→ **Task prompt**:
With the images removed, repeat the data below exactly.

→ **Exercise data**:
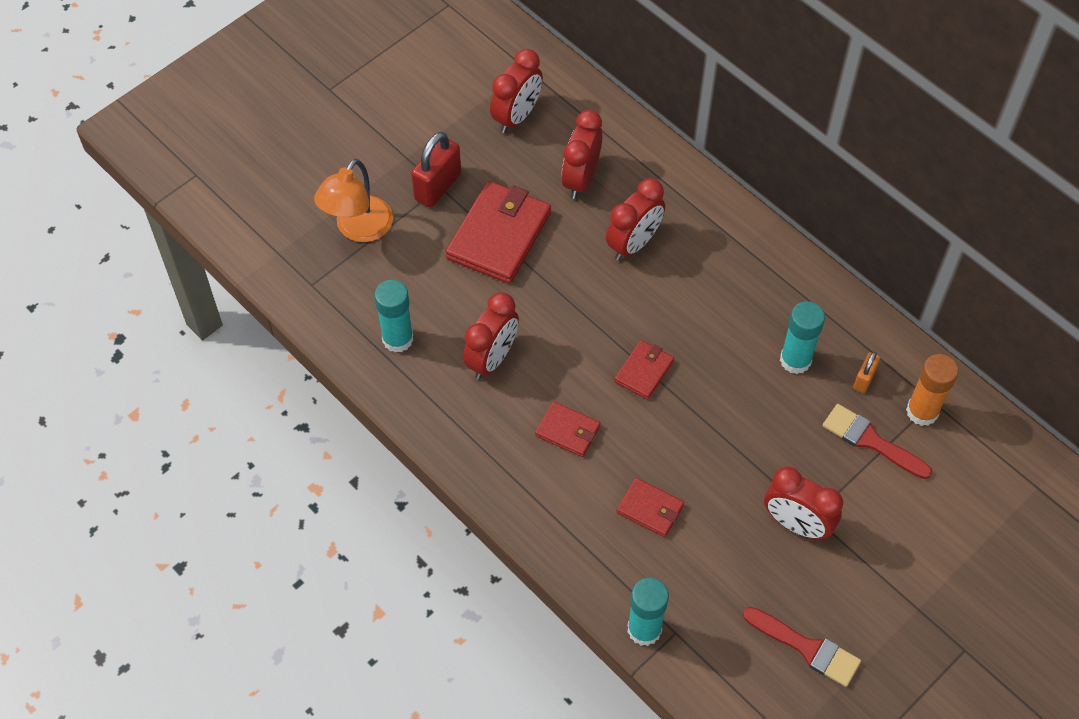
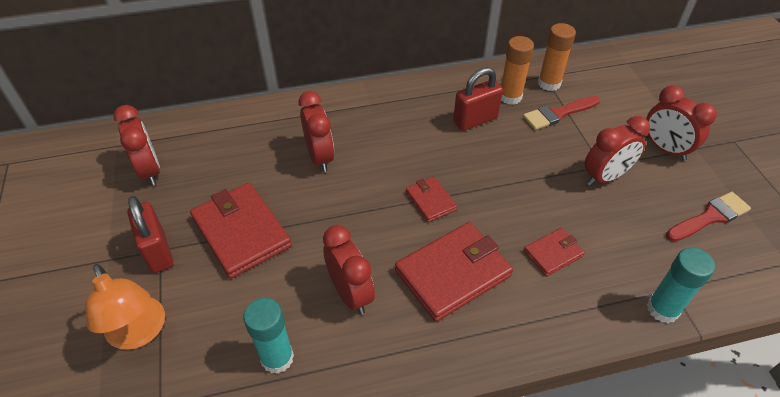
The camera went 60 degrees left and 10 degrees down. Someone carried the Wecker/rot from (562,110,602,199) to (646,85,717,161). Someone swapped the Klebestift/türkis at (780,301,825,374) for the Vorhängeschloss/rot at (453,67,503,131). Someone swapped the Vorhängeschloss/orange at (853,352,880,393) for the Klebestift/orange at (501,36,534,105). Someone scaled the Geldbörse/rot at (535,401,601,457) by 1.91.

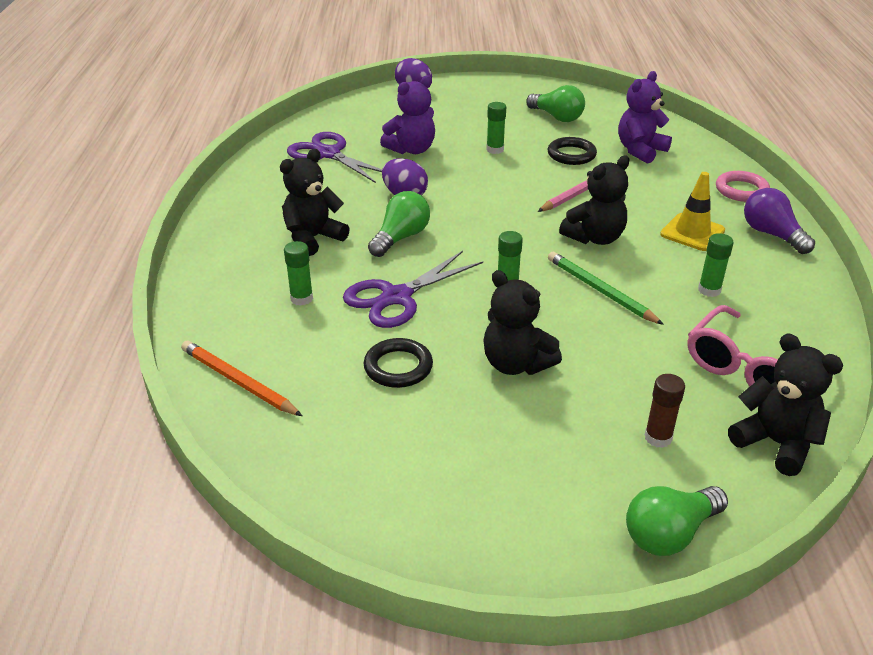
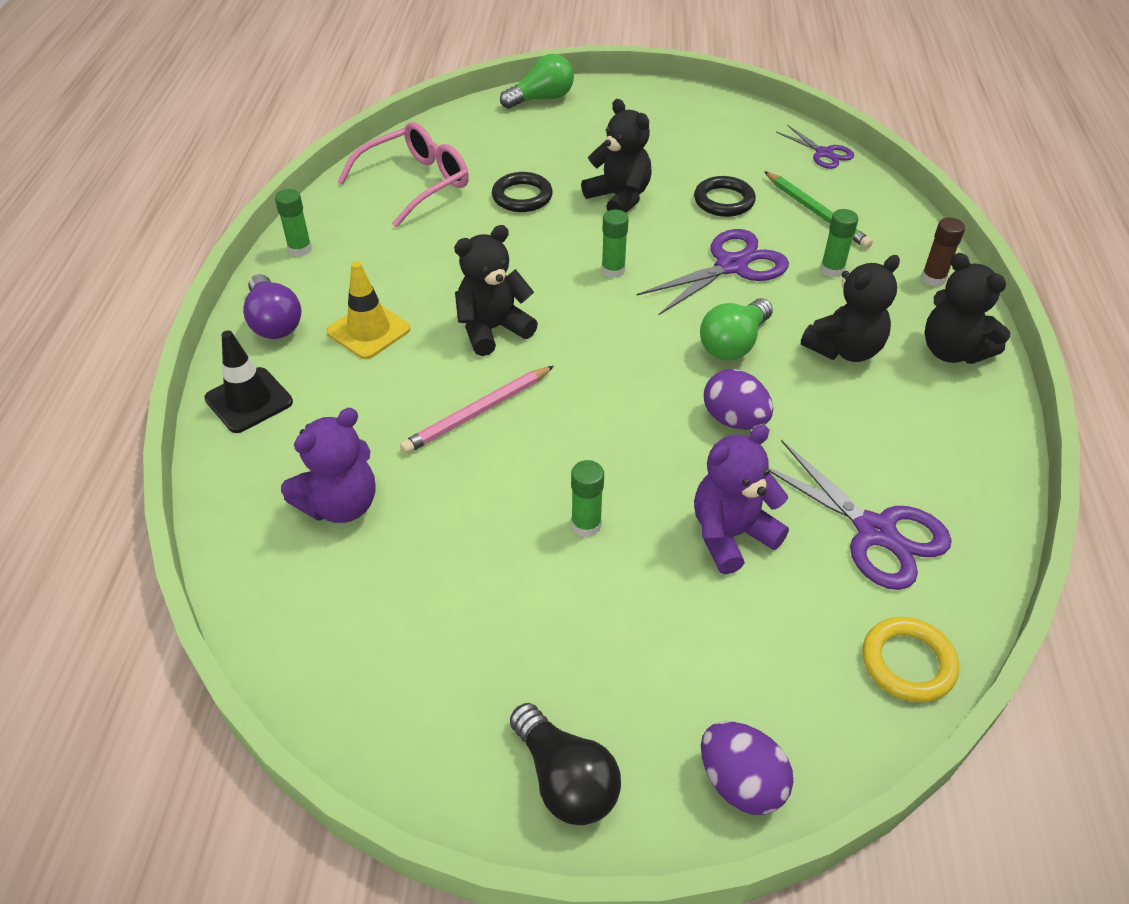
The camera went 175 degrees left and 10 degrees up. Someone took away the Bleistift/orange at (181,340,302,416). Someone took away the Glühbirne/grün at (526,85,585,122). Someone put down the Glühbirne/schwarz at (510,703,621,825). Someone put down the Schere/lila at (776,125,854,169). Someone put down the Ring/gelb at (862,617,959,703). Someone carried the Ring/schwarz from (548,137,597,165) to (492,172,553,212). Someone carried the Bleistift/grün from (548,252,664,325) to (764,171,873,249). Someone carried the Klebestift/braun from (645,374,685,448) to (921,218,965,287). Someone carried the Klebestift/grün from (698,233,734,297) to (275,189,312,257). Someone carried the Teddybär/schwarz from (728,333,843,476) to (925,253,1010,364). Someone swapped the Ring/rosa at (716,171,770,202) for the Leitkegel/schwarz at (204,331,293,433).

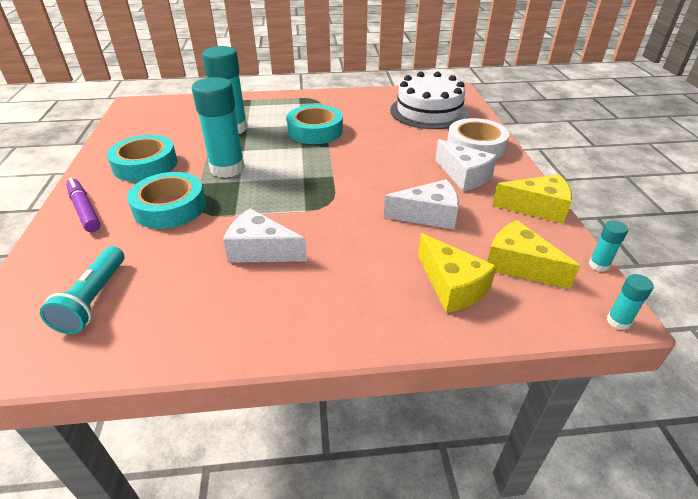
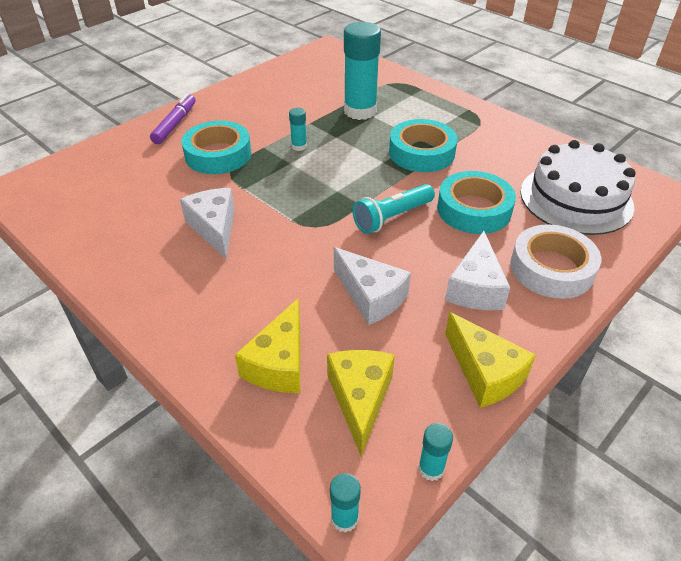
The camera went 50 degrees right and 5 degrees up. Someone carried the Taschenlampe/türkis from (40,246,125,334) to (353,184,435,234). Someone carried the Klebeband/türkis from (107,135,177,182) to (437,171,516,234). Someone scaled the Klebestift/türkis at (192,77,245,178) by 0.44.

→ **Expected answer**:
The camera went 60 degrees left and 10 degrees down. Someone carried the Wecker/rot from (562,110,602,199) to (646,85,717,161). Someone swapped the Klebestift/türkis at (780,301,825,374) for the Vorhängeschloss/rot at (453,67,503,131). Someone swapped the Vorhängeschloss/orange at (853,352,880,393) for the Klebestift/orange at (501,36,534,105). Someone scaled the Geldbörse/rot at (535,401,601,457) by 1.91.

The camera went 175 degrees left and 10 degrees up. Someone took away the Bleistift/orange at (181,340,302,416). Someone took away the Glühbirne/grün at (526,85,585,122). Someone put down the Glühbirne/schwarz at (510,703,621,825). Someone put down the Schere/lila at (776,125,854,169). Someone put down the Ring/gelb at (862,617,959,703). Someone carried the Ring/schwarz from (548,137,597,165) to (492,172,553,212). Someone carried the Bleistift/grün from (548,252,664,325) to (764,171,873,249). Someone carried the Klebestift/braun from (645,374,685,448) to (921,218,965,287). Someone carried the Klebestift/grün from (698,233,734,297) to (275,189,312,257). Someone carried the Teddybär/schwarz from (728,333,843,476) to (925,253,1010,364). Someone swapped the Ring/rosa at (716,171,770,202) for the Leitkegel/schwarz at (204,331,293,433).

The camera went 50 degrees right and 5 degrees up. Someone carried the Taschenlampe/türkis from (40,246,125,334) to (353,184,435,234). Someone carried the Klebeband/türkis from (107,135,177,182) to (437,171,516,234). Someone scaled the Klebestift/türkis at (192,77,245,178) by 0.44.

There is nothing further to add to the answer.